Extracted data entries
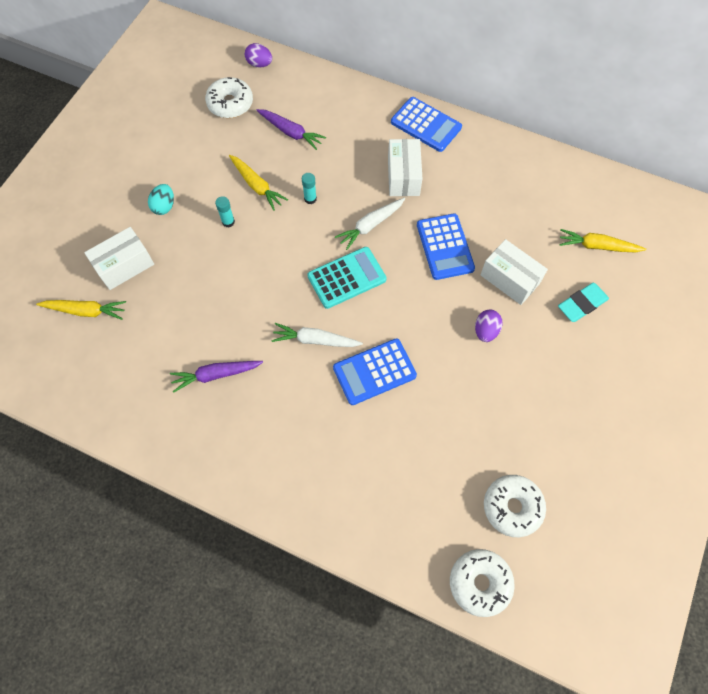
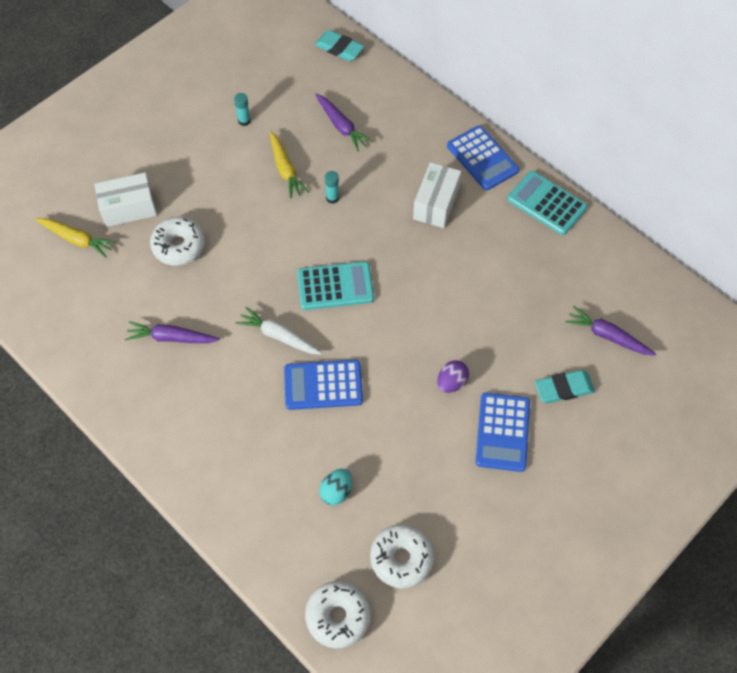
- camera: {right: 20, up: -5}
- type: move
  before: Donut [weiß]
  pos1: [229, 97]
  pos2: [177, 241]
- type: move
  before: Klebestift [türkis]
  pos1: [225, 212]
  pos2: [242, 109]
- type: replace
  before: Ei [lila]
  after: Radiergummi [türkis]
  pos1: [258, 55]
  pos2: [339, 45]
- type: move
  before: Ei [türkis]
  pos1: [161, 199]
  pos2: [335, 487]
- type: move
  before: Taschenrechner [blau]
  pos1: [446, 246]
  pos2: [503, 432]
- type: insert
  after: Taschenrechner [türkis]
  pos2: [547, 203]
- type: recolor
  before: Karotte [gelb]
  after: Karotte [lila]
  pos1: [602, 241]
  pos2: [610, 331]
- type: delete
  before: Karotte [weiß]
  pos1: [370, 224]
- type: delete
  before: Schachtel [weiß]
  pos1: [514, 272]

▸ **Problem to solve**:
When a line contains the string "Taschenrechner", copy it from the records.

▸ **Expected answer**:
  before: Taschenrechner [blau]
  after: Taschenrechner [türkis]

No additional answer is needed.